BEGIN Records supplied

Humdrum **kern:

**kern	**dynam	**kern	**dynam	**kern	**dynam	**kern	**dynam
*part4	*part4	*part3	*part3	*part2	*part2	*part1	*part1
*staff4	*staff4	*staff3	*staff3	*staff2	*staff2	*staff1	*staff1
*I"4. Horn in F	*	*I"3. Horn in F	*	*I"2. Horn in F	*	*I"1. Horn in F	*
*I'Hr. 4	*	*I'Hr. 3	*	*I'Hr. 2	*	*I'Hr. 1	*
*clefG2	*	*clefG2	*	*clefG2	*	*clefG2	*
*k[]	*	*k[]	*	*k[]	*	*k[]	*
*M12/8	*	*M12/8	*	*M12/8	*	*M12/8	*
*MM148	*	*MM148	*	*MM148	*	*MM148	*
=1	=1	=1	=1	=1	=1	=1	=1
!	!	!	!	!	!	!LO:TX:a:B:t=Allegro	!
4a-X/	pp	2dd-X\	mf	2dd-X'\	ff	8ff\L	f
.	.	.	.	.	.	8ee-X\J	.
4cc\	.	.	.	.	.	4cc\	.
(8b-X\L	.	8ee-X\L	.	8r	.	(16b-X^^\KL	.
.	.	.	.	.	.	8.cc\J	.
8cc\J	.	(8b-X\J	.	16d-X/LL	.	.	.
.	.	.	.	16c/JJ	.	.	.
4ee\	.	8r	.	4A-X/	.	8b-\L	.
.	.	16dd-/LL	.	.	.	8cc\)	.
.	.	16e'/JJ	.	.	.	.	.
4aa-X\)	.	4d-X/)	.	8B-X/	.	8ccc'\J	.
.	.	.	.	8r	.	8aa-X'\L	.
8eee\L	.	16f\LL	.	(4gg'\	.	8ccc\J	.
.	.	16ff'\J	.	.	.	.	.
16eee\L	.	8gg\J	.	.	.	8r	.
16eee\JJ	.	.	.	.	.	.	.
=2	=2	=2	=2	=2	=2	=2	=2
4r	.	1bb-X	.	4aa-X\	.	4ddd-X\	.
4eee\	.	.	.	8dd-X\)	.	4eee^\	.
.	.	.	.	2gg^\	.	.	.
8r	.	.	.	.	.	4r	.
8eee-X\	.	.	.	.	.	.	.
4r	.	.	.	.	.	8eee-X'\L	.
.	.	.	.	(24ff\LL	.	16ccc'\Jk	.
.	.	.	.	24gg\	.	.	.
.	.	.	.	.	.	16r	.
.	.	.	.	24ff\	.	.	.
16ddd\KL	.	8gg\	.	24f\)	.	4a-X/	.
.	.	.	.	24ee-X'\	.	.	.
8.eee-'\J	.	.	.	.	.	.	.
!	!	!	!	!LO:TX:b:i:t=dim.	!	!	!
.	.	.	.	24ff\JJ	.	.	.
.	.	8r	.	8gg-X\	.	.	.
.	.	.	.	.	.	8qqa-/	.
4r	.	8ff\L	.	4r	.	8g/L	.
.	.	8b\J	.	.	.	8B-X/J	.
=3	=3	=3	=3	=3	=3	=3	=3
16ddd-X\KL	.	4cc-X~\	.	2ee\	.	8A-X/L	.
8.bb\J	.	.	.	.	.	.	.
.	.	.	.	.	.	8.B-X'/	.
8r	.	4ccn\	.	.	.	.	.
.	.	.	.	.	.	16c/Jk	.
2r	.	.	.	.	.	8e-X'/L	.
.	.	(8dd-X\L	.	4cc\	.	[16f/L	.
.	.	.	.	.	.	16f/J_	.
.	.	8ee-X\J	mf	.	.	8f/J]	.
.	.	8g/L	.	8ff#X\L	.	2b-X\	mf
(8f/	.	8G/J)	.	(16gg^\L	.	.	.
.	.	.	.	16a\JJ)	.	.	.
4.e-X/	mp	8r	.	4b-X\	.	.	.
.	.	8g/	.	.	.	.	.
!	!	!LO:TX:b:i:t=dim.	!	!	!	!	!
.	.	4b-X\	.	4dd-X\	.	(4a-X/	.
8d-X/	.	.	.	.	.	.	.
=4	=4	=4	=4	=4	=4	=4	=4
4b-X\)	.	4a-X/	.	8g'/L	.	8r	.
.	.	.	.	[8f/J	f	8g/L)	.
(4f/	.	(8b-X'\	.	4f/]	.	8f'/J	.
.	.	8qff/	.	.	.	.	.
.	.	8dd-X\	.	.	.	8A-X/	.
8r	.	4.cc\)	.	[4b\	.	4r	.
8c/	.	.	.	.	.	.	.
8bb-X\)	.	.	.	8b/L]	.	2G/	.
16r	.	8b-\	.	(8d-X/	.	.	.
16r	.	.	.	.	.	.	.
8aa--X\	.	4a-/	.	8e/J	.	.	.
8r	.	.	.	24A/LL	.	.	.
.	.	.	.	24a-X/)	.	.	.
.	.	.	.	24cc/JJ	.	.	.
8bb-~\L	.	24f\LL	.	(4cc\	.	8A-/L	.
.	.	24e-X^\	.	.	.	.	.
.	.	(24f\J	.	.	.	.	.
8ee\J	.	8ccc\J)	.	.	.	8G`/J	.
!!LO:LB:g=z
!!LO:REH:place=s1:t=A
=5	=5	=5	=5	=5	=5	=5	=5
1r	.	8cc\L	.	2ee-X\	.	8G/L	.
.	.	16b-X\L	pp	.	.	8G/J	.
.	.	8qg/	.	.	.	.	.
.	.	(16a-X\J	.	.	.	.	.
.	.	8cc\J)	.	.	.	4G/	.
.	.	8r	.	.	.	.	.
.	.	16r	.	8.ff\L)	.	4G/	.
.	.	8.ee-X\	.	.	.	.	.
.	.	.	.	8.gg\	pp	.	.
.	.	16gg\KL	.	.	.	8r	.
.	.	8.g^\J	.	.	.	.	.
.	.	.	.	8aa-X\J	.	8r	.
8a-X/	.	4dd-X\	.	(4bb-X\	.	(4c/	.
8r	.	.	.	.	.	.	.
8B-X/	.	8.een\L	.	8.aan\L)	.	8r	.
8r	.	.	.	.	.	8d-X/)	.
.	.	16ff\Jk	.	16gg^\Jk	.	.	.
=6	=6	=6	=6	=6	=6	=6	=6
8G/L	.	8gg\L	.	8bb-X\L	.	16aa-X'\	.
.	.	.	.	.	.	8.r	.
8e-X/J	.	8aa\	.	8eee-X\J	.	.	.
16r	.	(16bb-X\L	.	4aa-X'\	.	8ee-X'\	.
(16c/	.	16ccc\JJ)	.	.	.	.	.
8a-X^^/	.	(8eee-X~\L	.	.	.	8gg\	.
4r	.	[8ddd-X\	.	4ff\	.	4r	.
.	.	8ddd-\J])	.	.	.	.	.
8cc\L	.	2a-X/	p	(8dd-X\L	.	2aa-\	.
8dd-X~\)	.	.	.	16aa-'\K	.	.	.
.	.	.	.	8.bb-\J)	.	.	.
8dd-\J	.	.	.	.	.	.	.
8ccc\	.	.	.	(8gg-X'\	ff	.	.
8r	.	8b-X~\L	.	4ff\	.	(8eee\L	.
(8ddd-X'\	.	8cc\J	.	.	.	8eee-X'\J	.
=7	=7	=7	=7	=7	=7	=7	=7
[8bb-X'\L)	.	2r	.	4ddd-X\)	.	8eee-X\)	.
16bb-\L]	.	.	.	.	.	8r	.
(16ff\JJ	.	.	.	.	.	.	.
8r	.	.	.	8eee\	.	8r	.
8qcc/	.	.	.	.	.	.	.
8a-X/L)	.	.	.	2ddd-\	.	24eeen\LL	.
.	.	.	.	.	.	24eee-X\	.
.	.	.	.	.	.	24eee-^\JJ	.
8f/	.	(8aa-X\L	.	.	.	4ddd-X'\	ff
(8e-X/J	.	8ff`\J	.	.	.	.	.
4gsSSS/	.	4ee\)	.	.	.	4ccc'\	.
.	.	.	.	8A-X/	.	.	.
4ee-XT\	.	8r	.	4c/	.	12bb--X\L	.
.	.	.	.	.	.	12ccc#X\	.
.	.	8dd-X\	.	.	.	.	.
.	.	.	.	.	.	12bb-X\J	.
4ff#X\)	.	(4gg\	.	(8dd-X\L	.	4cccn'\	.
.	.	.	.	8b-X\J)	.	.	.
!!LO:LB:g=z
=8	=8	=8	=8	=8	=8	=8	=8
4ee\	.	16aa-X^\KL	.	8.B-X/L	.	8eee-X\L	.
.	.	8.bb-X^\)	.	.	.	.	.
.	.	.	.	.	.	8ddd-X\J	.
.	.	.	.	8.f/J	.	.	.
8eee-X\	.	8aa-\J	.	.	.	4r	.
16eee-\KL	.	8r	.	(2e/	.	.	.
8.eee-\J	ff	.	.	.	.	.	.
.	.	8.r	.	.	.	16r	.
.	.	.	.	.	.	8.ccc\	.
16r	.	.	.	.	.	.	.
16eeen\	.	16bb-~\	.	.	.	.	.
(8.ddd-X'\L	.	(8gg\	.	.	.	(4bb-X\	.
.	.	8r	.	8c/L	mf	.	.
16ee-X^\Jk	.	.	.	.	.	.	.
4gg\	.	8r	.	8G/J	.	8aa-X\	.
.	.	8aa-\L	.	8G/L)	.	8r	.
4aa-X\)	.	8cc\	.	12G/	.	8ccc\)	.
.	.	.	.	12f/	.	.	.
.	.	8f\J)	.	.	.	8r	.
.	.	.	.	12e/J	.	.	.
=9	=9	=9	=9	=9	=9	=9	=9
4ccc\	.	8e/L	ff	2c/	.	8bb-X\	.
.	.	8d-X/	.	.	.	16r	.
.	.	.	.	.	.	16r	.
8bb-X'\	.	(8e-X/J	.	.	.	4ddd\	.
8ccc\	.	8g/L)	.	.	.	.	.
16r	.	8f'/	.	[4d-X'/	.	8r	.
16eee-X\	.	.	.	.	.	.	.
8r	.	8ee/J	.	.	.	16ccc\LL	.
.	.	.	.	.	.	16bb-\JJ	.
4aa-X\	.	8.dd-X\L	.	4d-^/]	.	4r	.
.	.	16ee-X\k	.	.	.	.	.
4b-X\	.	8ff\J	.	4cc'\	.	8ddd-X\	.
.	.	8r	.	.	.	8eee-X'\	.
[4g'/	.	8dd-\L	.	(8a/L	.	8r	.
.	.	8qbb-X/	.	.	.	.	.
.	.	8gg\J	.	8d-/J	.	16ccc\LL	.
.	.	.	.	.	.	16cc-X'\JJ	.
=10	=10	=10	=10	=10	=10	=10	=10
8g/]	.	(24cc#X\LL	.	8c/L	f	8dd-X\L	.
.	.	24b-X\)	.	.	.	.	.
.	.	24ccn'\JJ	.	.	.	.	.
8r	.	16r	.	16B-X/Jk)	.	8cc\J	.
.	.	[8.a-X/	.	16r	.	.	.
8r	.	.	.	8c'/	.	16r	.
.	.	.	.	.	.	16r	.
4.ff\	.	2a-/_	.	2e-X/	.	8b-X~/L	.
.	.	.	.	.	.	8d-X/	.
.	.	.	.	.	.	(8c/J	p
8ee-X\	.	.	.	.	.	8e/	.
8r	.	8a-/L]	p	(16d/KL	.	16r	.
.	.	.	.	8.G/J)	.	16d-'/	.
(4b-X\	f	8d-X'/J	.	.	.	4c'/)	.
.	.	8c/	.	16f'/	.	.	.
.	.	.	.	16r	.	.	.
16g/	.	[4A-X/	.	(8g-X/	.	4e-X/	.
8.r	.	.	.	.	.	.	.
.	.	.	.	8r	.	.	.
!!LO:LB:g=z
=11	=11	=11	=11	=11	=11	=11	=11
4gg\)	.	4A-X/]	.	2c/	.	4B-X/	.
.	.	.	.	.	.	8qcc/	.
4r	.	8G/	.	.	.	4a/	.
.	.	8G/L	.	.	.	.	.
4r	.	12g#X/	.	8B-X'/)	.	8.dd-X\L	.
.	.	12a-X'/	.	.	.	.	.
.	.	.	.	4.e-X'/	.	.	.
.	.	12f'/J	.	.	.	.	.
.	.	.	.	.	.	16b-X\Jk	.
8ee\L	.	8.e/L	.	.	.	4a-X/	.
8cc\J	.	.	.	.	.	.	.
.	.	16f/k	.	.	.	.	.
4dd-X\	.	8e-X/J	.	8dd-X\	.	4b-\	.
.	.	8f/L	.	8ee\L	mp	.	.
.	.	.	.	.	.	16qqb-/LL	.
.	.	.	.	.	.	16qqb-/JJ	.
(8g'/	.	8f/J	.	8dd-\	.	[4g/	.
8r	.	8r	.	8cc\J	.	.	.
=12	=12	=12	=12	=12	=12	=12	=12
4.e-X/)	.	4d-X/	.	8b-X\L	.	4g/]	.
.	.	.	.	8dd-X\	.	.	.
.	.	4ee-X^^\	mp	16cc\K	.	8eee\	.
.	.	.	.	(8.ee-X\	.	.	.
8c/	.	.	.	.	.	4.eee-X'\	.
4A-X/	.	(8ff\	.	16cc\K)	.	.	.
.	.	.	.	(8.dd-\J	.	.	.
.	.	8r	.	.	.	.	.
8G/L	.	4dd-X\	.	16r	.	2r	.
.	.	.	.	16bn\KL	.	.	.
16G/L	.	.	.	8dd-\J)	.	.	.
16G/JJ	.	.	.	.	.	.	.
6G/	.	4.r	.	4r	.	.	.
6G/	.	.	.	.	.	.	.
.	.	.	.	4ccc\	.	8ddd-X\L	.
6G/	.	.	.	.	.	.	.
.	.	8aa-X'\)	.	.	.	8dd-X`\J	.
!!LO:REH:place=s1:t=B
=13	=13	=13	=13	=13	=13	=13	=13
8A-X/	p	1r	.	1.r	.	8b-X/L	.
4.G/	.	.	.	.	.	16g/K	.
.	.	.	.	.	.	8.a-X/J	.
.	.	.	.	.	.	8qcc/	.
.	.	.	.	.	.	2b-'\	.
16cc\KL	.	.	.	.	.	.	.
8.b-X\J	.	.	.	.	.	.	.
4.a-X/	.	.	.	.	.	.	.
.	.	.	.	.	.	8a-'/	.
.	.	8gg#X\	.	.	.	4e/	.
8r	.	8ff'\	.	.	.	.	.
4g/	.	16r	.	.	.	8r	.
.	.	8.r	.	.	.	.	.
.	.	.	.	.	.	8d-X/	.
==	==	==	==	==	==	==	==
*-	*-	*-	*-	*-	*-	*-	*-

END Records supplied

Which lines in the rows above contain the string "kern"? Pull out each of them.

Humdrum **kern:
**kern	**dynam	**kern	**dynam	**kern	**dynam	**kern	**dynam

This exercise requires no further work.